• **Input material**
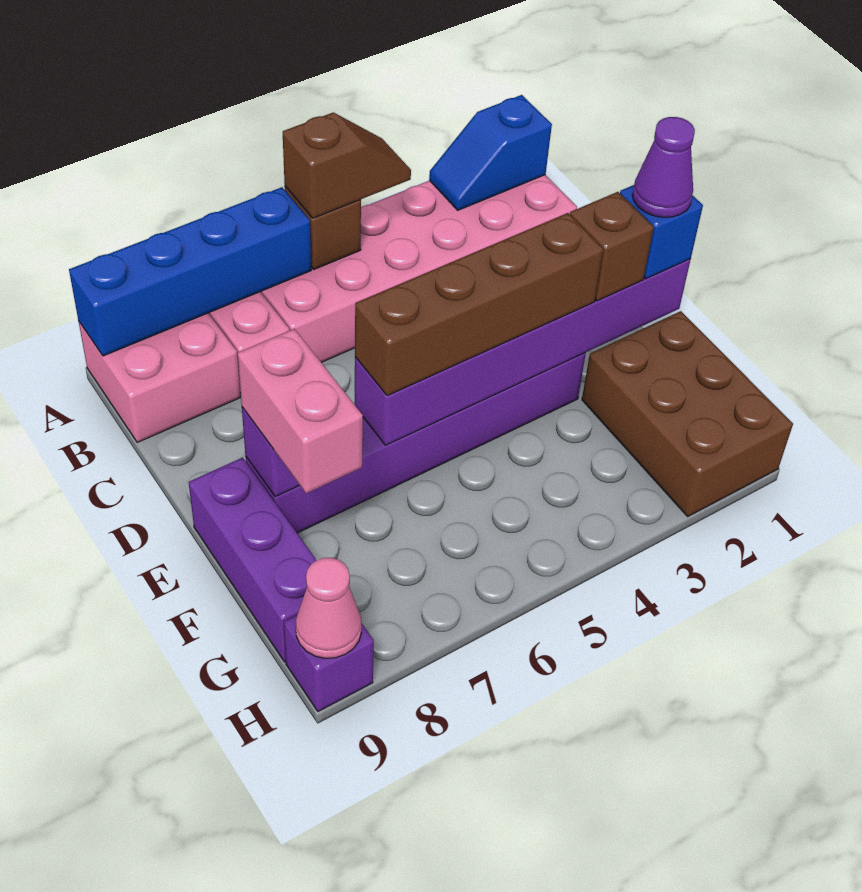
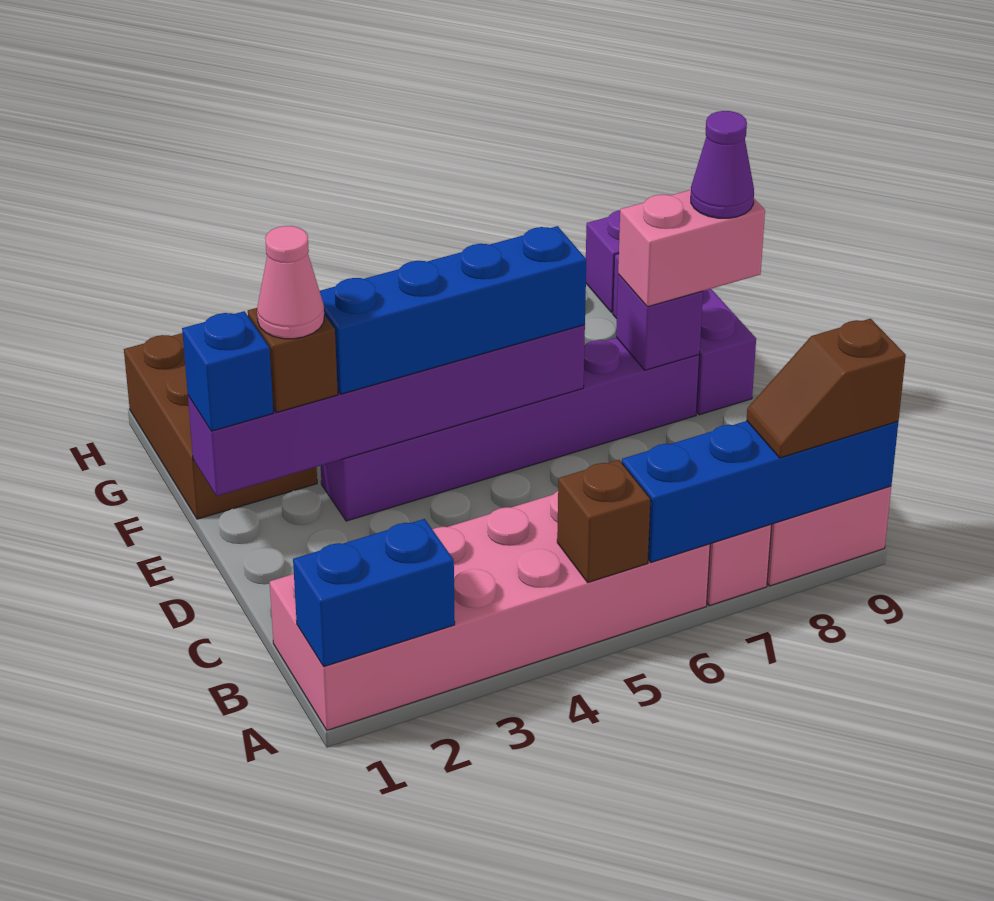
blue slope A1:A2 level 2 top 1 -> blue brick A1:A2 level 2
brown slope A4:A5 level 3 top 5 -> brown slope A8:A9 level 3 top 9
purple cone E1 level 4 -> purple cone E9 level 4
brown brick E3:E6 level 3 -> blue brick E3:E6 level 3
pink brick E8:F8 level 3 -> pink brick E8:E9 level 3
pink cone H9 level 2 -> pink cone E2 level 4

• **Problem**
Output the records above exactly, omitting the pictures.

• **Response area**
blue slope A1:A2 level 2 top 1 -> blue brick A1:A2 level 2
brown slope A4:A5 level 3 top 5 -> brown slope A8:A9 level 3 top 9
purple cone E1 level 4 -> purple cone E9 level 4
brown brick E3:E6 level 3 -> blue brick E3:E6 level 3
pink brick E8:F8 level 3 -> pink brick E8:E9 level 3
pink cone H9 level 2 -> pink cone E2 level 4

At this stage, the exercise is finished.